* **DESCRIPTION OF THE TASK**: Write out the records once more, exactly as given.

* **DATA SUPPLIED**:

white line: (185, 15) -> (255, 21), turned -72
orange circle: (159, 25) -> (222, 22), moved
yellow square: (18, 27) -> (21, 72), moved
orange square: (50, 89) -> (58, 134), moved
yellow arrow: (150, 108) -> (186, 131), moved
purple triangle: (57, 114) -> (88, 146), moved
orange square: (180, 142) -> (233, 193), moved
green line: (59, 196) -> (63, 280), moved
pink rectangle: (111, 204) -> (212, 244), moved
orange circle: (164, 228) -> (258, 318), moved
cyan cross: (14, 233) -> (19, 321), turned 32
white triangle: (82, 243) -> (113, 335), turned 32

* **ANSWER**:
white line: (185, 15) -> (255, 21), turned -72
orange circle: (159, 25) -> (222, 22), moved
yellow square: (18, 27) -> (21, 72), moved
orange square: (50, 89) -> (58, 134), moved
yellow arrow: (150, 108) -> (186, 131), moved
purple triangle: (57, 114) -> (88, 146), moved
orange square: (180, 142) -> (233, 193), moved
green line: (59, 196) -> (63, 280), moved
pink rectangle: (111, 204) -> (212, 244), moved
orange circle: (164, 228) -> (258, 318), moved
cyan cross: (14, 233) -> (19, 321), turned 32
white triangle: (82, 243) -> (113, 335), turned 32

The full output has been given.